-- Opening Marker --

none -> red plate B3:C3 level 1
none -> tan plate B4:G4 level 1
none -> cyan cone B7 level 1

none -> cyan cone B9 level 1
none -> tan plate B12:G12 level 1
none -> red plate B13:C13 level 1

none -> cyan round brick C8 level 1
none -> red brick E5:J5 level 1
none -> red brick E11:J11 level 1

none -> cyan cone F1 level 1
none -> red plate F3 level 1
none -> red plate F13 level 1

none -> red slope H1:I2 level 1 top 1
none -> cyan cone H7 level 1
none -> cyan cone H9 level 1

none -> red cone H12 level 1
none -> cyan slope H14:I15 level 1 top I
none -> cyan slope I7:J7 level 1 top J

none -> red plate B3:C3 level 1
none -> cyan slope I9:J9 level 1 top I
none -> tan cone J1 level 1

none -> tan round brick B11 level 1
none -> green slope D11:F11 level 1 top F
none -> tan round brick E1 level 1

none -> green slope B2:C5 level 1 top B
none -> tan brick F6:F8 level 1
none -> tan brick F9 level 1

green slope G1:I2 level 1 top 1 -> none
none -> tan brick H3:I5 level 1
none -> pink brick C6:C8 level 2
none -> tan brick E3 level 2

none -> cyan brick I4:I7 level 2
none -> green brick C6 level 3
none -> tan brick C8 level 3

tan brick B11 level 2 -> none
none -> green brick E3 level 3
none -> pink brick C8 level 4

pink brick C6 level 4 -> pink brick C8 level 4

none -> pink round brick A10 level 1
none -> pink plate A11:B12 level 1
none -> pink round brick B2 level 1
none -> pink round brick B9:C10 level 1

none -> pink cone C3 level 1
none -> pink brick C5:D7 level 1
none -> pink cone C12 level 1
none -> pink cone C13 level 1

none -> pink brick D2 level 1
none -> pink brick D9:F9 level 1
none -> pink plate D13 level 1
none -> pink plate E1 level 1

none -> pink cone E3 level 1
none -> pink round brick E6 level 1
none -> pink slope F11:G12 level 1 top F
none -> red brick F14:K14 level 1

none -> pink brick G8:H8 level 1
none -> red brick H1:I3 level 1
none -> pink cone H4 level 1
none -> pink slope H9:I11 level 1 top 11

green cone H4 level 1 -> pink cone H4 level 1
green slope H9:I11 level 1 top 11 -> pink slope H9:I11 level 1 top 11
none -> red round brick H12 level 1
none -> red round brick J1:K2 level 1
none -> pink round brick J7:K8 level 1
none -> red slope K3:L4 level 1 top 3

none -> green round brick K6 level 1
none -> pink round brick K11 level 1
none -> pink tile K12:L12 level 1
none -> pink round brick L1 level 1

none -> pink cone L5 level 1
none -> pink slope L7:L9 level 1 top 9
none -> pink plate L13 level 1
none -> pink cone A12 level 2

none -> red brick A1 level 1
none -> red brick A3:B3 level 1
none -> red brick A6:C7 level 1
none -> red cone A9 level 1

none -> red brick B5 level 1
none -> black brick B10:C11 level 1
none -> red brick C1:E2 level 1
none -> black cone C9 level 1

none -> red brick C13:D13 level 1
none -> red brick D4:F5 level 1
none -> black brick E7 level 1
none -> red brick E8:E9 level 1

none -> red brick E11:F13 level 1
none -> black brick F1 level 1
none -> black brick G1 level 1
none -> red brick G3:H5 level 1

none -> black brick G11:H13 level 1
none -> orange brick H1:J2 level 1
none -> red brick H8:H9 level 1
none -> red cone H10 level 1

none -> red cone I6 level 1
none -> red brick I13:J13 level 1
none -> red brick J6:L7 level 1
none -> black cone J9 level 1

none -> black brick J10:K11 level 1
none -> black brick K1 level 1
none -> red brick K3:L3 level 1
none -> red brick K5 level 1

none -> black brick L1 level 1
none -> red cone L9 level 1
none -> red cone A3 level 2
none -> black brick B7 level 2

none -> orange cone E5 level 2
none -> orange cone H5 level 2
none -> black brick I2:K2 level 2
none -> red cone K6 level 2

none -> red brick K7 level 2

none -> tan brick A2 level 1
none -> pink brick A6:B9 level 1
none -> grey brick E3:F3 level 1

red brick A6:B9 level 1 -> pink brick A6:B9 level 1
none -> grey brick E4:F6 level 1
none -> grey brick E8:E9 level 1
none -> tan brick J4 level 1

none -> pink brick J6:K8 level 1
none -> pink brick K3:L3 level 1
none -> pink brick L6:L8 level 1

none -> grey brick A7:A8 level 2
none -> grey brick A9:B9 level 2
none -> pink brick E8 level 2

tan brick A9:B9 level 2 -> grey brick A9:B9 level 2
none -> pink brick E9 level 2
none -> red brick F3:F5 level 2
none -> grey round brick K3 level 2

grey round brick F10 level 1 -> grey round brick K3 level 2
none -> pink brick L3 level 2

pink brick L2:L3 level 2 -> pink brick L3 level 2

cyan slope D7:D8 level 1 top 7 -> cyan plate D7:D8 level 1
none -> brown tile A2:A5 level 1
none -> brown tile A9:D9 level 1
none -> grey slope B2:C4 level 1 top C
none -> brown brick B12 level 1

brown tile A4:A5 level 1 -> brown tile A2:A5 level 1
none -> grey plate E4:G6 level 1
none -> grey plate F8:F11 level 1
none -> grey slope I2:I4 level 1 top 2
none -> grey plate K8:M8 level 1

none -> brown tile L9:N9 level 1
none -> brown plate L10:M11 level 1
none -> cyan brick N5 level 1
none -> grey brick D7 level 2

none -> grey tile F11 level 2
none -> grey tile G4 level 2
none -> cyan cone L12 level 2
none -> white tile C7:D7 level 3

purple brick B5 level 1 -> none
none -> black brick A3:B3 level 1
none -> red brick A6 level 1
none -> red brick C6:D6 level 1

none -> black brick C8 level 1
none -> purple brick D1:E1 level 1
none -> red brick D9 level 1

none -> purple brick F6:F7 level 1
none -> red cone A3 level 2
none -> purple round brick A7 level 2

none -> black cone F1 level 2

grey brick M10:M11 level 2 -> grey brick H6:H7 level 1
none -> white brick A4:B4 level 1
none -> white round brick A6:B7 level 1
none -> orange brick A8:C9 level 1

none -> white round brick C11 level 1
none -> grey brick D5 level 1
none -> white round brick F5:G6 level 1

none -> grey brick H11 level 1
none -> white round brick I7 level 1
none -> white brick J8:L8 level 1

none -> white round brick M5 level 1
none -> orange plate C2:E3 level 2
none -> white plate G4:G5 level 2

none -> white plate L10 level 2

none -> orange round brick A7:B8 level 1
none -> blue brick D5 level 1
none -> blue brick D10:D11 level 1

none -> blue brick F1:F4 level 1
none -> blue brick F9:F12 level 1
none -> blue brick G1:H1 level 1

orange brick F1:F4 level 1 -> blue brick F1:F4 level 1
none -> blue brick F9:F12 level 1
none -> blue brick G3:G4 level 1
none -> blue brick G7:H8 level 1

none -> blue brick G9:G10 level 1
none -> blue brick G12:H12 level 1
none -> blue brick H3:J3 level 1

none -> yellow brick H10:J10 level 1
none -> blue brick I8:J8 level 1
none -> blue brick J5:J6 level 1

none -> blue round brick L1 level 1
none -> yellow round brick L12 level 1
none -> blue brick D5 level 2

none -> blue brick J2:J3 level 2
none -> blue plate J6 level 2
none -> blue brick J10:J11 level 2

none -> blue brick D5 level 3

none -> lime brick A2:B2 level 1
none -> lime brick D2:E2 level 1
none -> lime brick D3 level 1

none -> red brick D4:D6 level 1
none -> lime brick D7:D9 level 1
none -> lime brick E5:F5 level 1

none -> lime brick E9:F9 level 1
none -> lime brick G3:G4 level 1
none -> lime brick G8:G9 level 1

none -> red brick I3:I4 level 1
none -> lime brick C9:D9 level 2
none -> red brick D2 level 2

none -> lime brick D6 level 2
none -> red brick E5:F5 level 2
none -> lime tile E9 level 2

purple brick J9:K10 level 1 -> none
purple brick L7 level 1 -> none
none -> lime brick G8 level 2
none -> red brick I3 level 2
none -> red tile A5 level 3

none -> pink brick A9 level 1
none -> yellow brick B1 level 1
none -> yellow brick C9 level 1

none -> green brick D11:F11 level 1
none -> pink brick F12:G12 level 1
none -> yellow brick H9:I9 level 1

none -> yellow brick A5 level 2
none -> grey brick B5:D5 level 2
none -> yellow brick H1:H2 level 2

-- Closing Marker --

_TRY IT:_ Check each line of the listing above. Copy it if it holds the string "lime".

_SOLUTION FOR THIS EXERCISE:_
none -> lime brick A2:B2 level 1
none -> lime brick D2:E2 level 1
none -> lime brick D3 level 1
none -> lime brick D7:D9 level 1
none -> lime brick E5:F5 level 1
none -> lime brick E9:F9 level 1
none -> lime brick G3:G4 level 1
none -> lime brick G8:G9 level 1
none -> lime brick C9:D9 level 2
none -> lime brick D6 level 2
none -> lime tile E9 level 2
none -> lime brick G8 level 2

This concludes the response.